:: Exercise requirements ::
Leave every picture behind and copy the rest of the entries below exactly.

:: Dataset content ::
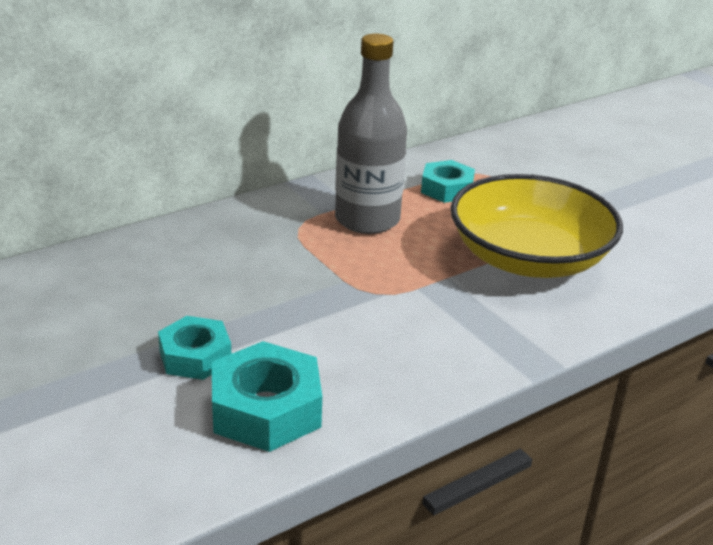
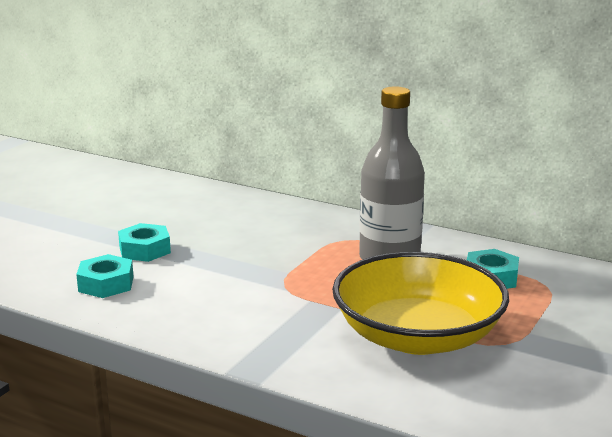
camera: 65 degrees right, 10 degrees down
turquoise nut [212,341,322,452] -> turquoise nut [76,254,134,298], size x0.66

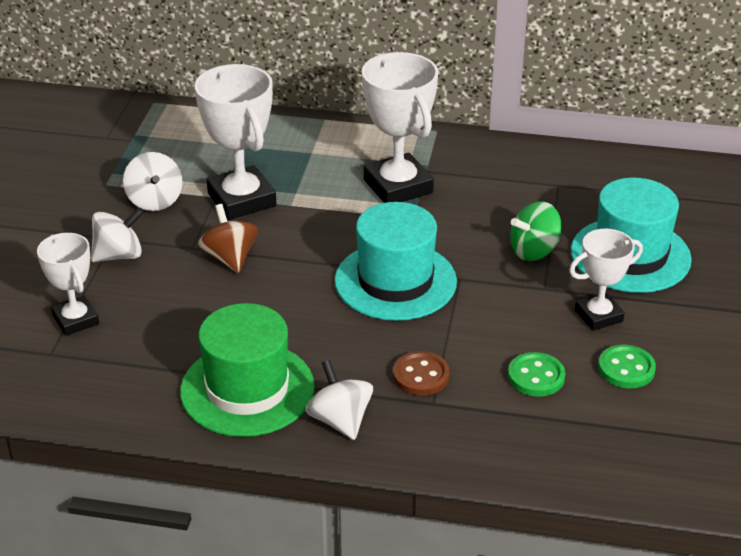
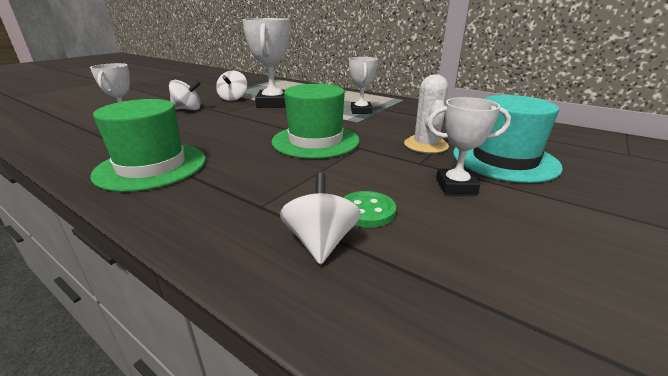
camera: 25 degrees right, 10 degrees down
brown spinning top [198,204,258,273] -> none
white spinning top [306,360,373,440] -> white spinning top moved to [280,172,361,265]
turquoise hat [335,202,457,321] -> green hat [272,84,360,159]
white trophy [362,52,438,203] -> white trophy [349,57,378,114], size x0.61
brown button [393,351,450,396] -> none
green spinning top [510,201,562,261] -> white cactus [404,74,449,153]
green button [598,344,656,388] -> none

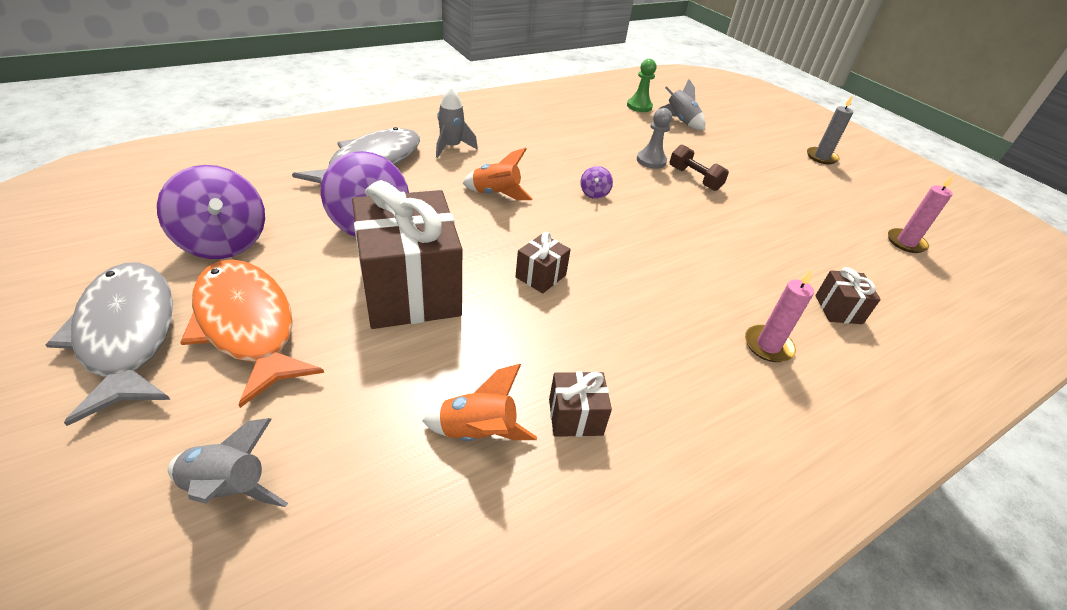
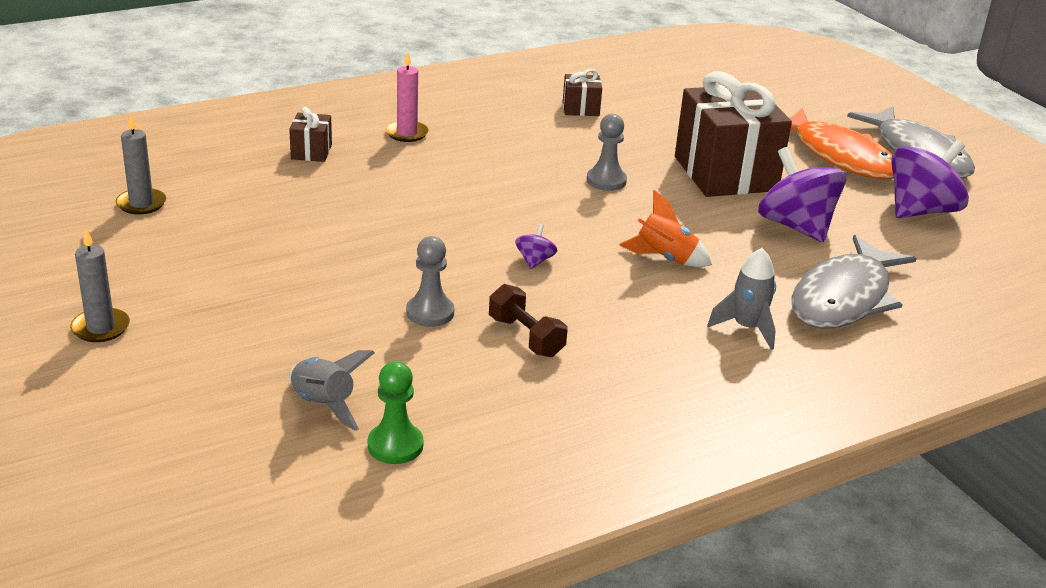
camera: 175 degrees left, 10 degrees down
purple spinning top [157,165,265,259] -> purple spinning top turned 90 degrees clockwise [891,140,969,218]
grey rocket [168,418,288,507] -> none
orange rocket [422,364,537,441] -> none
brown gift [515,232,571,294] -> grey pawn [587,114,627,191]
brown dumbbell [669,144,729,191] -> brown dumbbell moved to [489,284,568,357]
pink candle [888,175,953,253] -> grey candle [116,114,166,214]

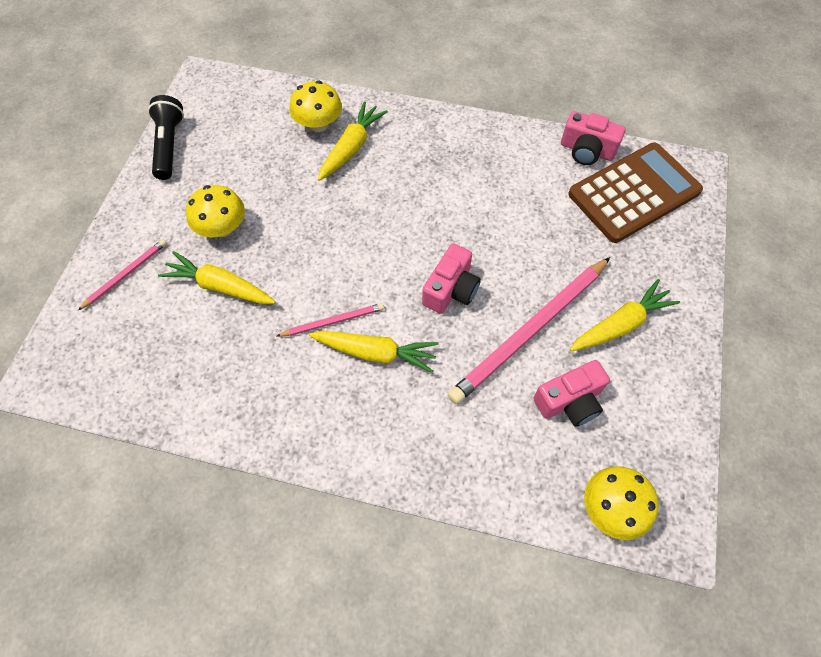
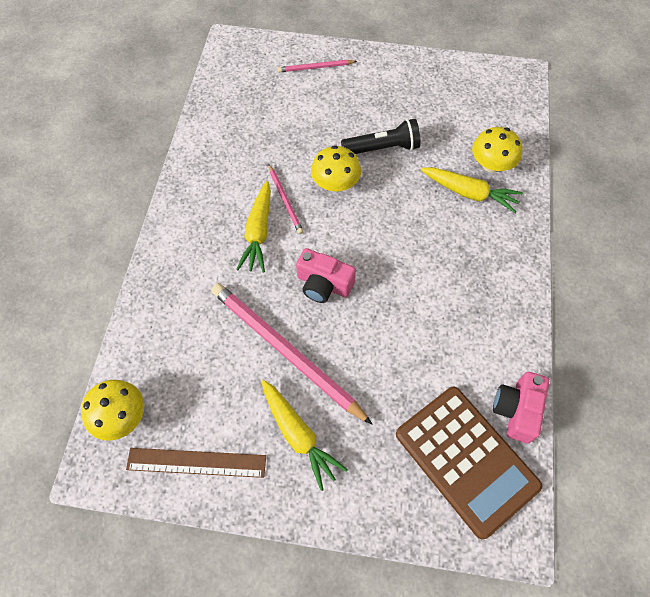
camera: 85 degrees right, 0 degrees up
pink pencil [78,239,167,310] -> pink pencil turned 135 degrees clockwise [278,60,357,72]
black flashlight [148,95,184,180] -> black flashlight moved to [341,119,421,154]
yellow carrot [158,251,276,304] -> none
yellow mushroom [186,185,245,237] -> yellow mushroom moved to [311,145,361,192]
pink camera [533,360,610,427] -> none
none -> brown ruler [126,448,266,478]

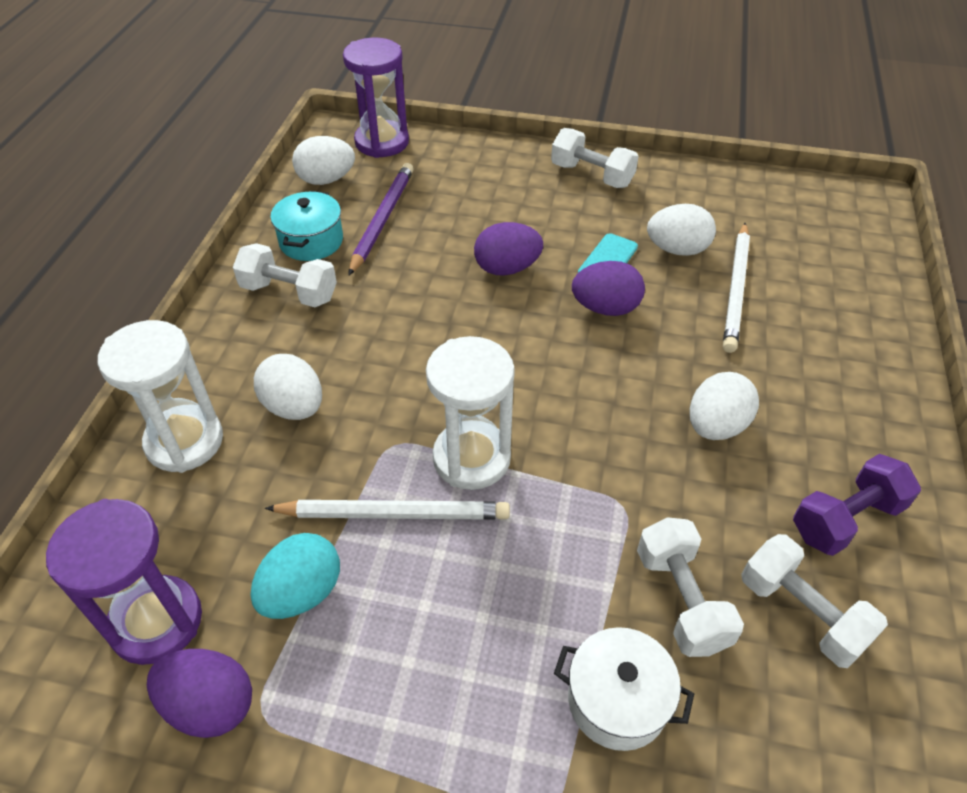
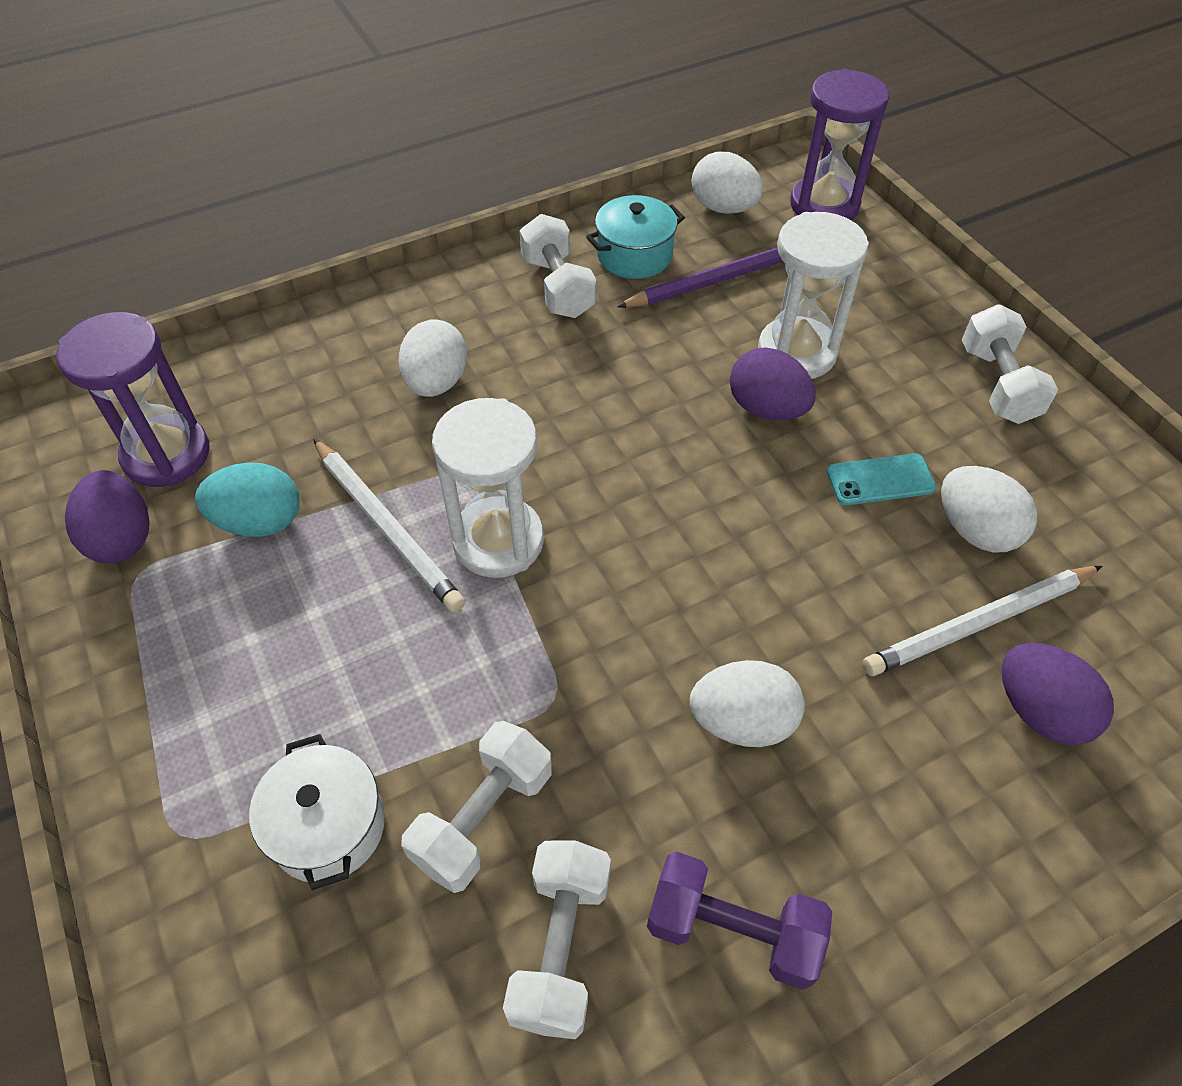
camera: 50 degrees right, 5 degrees up
white hourglass [98,320,223,473] -> white hourglass moved to [758,212,869,379]
purple egg [572,261,645,316] -> purple egg moved to [1001,643,1114,745]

:: Solution for this exercise ::
camera: 65 degrees right, 10 degrees down
turquoise nut [212,341,322,452] -> turquoise nut [76,254,134,298], size x0.66

camera: 25 degrees right, 10 degrees down
brown spinning top [198,204,258,273] -> none
white spinning top [306,360,373,440] -> white spinning top moved to [280,172,361,265]
turquoise hat [335,202,457,321] -> green hat [272,84,360,159]
white trophy [362,52,438,203] -> white trophy [349,57,378,114], size x0.61
brown button [393,351,450,396] -> none
green spinning top [510,201,562,261] -> white cactus [404,74,449,153]
green button [598,344,656,388] -> none

camera: 175 degrees left, 10 degrees down
purple spinning top [157,165,265,259] -> purple spinning top turned 90 degrees clockwise [891,140,969,218]
grey rocket [168,418,288,507] -> none
orange rocket [422,364,537,441] -> none
brown gift [515,232,571,294] -> grey pawn [587,114,627,191]
brown dumbbell [669,144,729,191] -> brown dumbbell moved to [489,284,568,357]
pink candle [888,175,953,253] -> grey candle [116,114,166,214]

camera: 85 degrees right, 0 degrees up
pink pencil [78,239,167,310] -> pink pencil turned 135 degrees clockwise [278,60,357,72]
black flashlight [148,95,184,180] -> black flashlight moved to [341,119,421,154]
yellow carrot [158,251,276,304] -> none
yellow mushroom [186,185,245,237] -> yellow mushroom moved to [311,145,361,192]
pink camera [533,360,610,427] -> none
none -> brown ruler [126,448,266,478]

camera: 50 degrees right, 5 degrees up
white hourglass [98,320,223,473] -> white hourglass moved to [758,212,869,379]
purple egg [572,261,645,316] -> purple egg moved to [1001,643,1114,745]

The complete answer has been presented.